* Aim:
Count the lines in the entries below that contain the string "Humdrum". Reply with only the number.

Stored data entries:
[start]

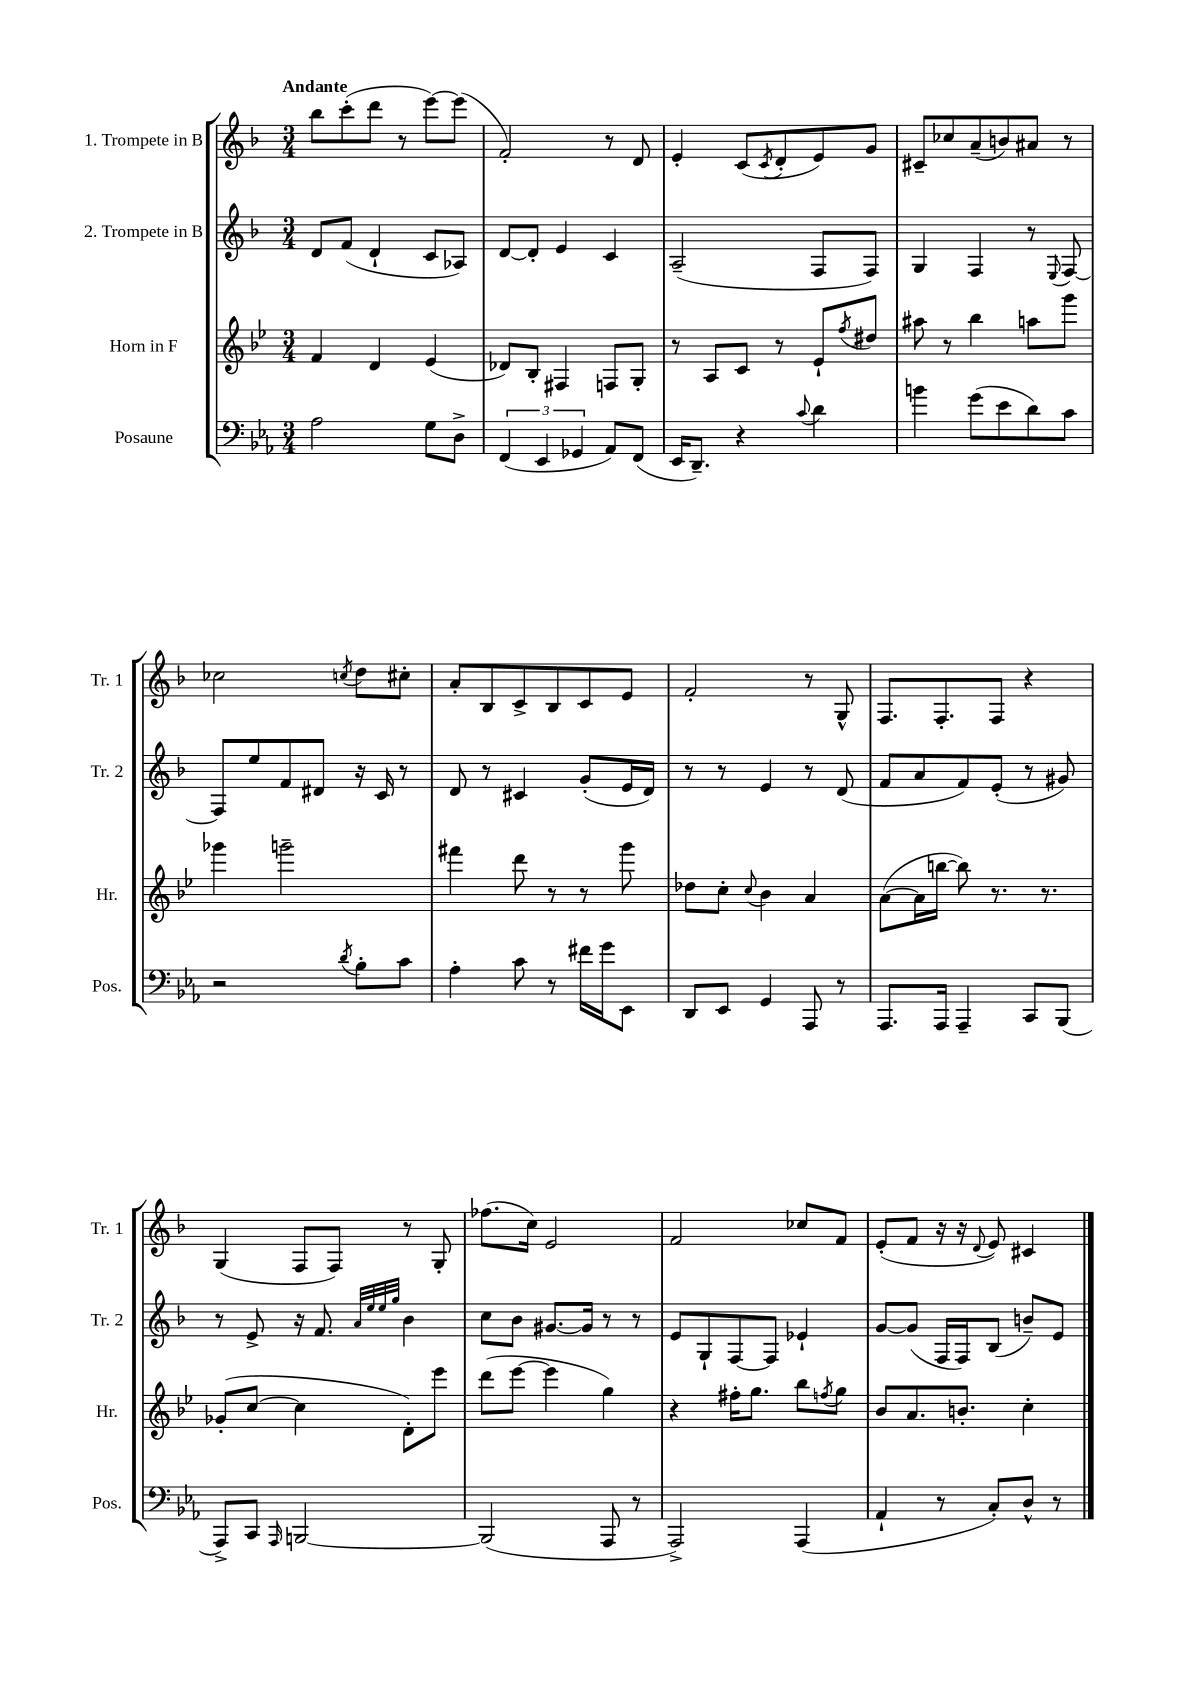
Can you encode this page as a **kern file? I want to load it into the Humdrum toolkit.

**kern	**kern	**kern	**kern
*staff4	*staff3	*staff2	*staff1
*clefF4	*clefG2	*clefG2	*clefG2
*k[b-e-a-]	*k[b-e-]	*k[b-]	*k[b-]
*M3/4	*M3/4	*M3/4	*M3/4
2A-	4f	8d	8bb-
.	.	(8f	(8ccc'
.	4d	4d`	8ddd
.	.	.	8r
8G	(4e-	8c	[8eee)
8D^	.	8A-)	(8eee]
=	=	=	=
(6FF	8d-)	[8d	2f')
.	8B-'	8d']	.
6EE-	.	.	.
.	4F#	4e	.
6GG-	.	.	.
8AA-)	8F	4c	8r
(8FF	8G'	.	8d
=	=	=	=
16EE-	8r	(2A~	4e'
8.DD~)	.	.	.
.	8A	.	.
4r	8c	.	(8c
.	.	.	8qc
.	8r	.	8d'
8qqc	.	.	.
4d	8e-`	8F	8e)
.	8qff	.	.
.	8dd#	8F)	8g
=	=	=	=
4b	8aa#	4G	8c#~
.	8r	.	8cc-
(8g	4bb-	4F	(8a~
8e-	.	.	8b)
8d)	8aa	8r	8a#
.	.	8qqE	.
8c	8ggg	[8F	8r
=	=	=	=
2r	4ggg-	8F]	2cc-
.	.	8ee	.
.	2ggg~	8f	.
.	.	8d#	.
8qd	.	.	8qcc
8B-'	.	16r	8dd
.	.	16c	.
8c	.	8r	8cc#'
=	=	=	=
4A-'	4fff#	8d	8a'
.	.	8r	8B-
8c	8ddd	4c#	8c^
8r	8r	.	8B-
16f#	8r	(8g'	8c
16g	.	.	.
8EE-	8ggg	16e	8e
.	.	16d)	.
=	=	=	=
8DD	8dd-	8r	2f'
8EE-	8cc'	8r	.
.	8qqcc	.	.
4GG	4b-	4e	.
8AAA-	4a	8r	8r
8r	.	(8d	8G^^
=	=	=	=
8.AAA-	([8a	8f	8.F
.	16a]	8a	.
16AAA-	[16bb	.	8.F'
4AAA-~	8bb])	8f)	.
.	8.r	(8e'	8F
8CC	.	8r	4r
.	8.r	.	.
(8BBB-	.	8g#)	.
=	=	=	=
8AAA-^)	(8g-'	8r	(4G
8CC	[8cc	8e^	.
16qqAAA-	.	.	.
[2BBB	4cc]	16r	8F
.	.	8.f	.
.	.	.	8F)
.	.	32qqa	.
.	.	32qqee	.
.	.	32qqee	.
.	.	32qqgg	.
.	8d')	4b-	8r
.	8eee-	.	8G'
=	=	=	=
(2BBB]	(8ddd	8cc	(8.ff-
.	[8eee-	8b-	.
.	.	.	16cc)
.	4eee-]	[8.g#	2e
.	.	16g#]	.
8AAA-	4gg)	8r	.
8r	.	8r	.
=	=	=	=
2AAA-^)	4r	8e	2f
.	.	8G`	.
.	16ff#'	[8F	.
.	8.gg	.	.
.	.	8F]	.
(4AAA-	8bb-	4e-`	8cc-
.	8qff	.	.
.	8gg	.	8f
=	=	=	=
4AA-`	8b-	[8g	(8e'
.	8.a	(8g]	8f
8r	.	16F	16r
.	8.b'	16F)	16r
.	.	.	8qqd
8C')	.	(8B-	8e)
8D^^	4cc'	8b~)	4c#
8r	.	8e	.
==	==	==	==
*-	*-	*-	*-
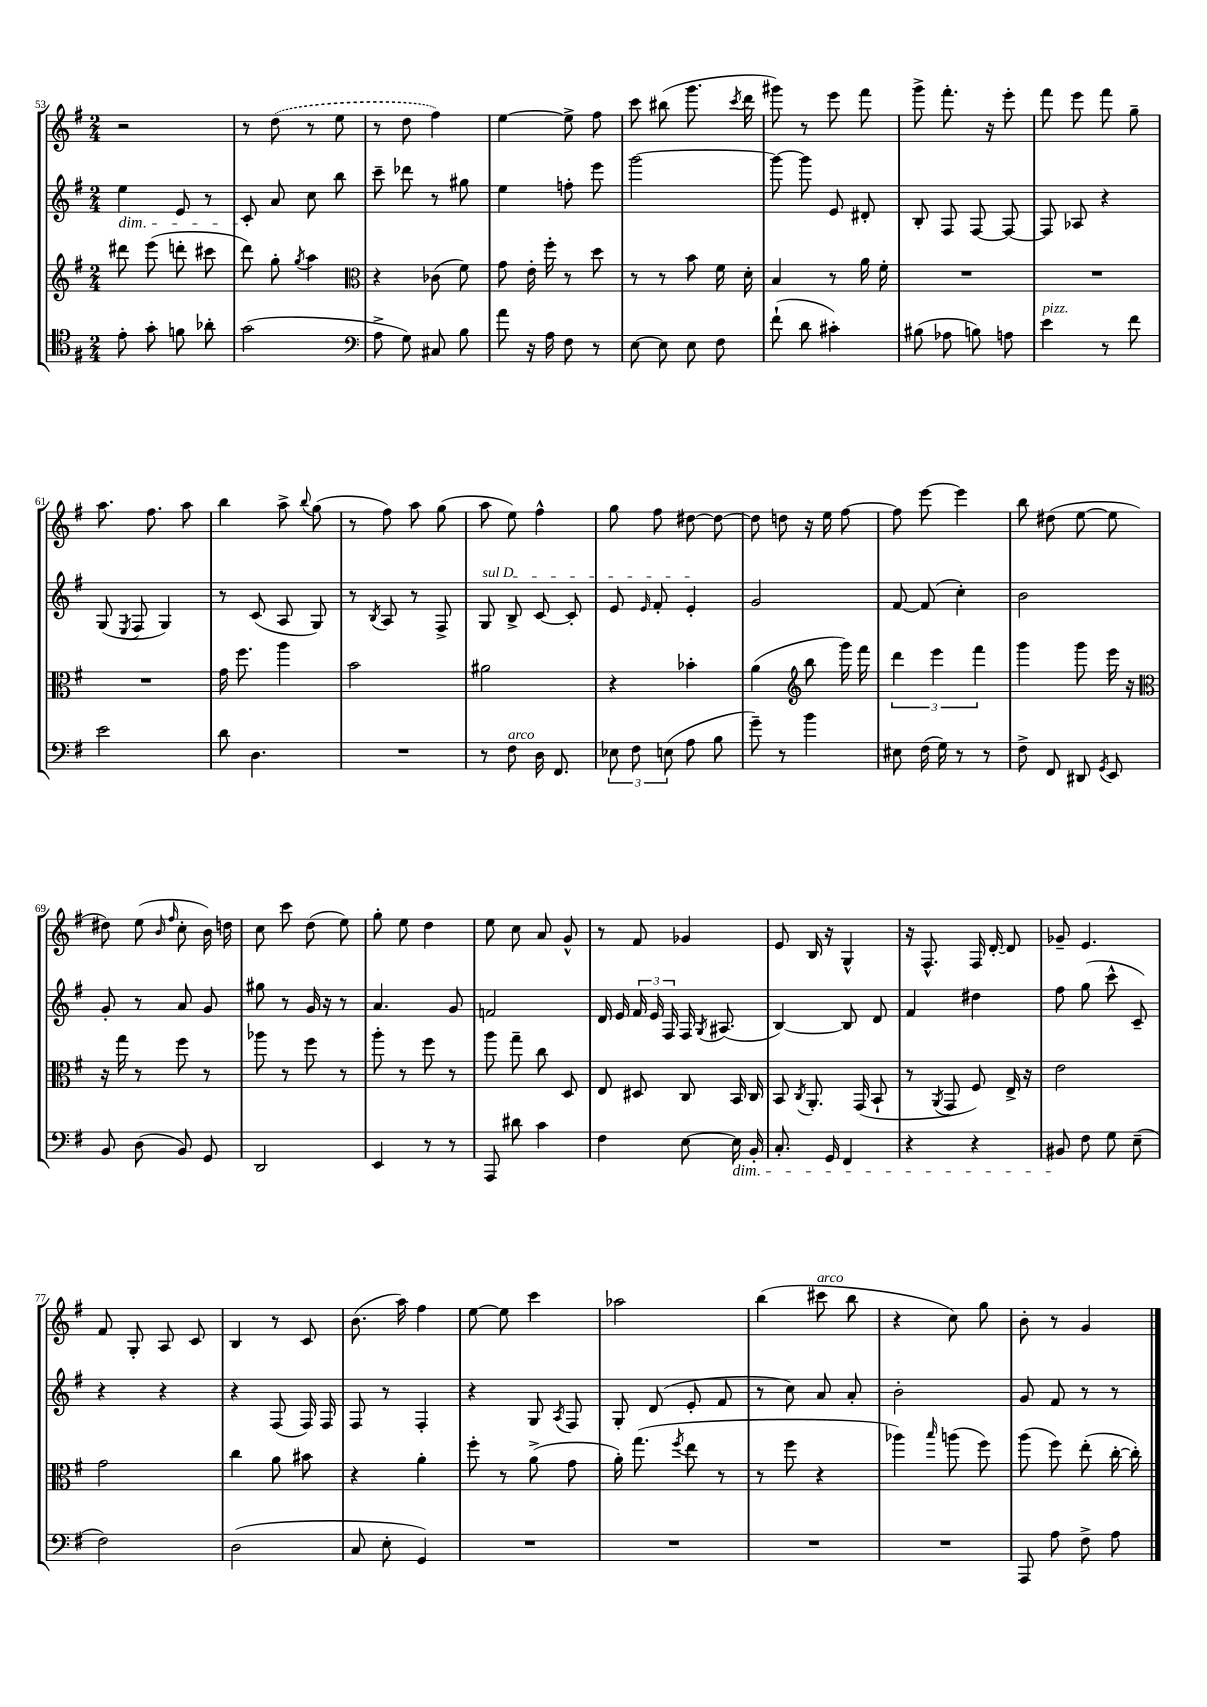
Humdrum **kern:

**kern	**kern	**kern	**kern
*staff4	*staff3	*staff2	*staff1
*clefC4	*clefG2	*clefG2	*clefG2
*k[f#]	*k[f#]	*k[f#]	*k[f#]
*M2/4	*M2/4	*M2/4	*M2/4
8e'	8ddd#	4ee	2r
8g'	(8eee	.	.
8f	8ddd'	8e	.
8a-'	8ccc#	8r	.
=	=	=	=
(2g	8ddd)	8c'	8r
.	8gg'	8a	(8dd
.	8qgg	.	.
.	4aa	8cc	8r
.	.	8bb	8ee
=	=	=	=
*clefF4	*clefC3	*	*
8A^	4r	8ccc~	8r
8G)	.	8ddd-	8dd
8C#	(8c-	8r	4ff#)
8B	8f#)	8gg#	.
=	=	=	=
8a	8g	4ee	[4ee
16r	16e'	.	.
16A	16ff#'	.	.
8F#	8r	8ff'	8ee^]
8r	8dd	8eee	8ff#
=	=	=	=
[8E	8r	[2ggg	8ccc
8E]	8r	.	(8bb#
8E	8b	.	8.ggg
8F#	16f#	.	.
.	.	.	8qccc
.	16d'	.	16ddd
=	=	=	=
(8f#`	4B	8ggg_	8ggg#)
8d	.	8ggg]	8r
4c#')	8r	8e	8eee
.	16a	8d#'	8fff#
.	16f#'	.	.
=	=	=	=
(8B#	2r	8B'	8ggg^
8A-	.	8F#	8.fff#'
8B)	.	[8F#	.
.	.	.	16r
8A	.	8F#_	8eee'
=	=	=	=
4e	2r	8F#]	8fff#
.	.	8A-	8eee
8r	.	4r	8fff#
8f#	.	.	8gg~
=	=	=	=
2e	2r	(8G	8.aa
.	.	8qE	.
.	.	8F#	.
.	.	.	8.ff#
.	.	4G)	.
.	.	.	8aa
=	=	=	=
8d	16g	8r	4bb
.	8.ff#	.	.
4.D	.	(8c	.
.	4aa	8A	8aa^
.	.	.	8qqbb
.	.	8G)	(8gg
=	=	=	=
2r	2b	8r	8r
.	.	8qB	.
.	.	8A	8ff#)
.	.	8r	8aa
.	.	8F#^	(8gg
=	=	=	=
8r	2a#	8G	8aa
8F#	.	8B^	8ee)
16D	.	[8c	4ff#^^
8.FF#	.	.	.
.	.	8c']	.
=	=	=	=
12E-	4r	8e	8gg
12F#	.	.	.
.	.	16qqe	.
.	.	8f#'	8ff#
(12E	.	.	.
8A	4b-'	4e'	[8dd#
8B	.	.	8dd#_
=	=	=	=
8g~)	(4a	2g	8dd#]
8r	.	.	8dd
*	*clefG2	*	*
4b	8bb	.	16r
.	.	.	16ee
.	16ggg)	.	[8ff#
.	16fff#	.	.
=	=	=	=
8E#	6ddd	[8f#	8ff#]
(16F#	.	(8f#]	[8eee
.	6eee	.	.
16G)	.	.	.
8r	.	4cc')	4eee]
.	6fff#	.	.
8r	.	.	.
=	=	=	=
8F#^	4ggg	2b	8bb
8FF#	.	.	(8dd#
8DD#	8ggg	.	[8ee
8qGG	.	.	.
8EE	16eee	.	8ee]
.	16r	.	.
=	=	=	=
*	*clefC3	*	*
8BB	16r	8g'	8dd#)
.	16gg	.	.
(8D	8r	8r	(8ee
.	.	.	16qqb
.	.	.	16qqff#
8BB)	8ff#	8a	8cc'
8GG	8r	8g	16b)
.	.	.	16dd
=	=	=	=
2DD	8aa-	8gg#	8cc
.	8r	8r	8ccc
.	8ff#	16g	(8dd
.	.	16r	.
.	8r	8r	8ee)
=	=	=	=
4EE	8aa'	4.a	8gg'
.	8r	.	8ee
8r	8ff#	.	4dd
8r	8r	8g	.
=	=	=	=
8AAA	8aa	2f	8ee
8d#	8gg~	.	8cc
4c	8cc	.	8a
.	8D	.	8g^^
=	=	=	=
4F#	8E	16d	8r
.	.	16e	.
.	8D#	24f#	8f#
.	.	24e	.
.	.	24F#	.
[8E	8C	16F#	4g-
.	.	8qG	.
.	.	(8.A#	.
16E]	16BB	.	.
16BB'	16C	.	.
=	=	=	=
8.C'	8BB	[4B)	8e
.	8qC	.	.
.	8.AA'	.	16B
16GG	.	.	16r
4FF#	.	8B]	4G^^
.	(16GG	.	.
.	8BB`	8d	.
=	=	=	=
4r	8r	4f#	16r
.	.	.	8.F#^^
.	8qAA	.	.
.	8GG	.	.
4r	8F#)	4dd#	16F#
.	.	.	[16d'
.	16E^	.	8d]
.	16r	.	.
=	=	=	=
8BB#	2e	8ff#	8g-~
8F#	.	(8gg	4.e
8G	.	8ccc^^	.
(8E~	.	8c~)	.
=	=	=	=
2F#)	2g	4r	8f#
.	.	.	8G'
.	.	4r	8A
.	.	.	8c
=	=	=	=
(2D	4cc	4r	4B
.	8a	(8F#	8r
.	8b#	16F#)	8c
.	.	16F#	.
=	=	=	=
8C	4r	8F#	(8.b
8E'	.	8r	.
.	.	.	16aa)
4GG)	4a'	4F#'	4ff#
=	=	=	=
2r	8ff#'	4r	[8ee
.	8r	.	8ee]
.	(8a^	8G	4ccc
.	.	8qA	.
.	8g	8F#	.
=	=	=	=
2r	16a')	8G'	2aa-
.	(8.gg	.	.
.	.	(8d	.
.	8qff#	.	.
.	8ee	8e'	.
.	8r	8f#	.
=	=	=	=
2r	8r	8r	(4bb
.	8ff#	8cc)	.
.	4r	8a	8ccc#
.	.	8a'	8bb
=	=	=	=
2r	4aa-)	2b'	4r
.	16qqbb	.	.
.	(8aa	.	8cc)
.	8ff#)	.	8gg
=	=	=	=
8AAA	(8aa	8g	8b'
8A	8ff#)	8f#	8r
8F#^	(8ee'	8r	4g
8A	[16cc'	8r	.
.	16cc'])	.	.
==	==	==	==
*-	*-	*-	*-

[end]

* Completed exercise:
2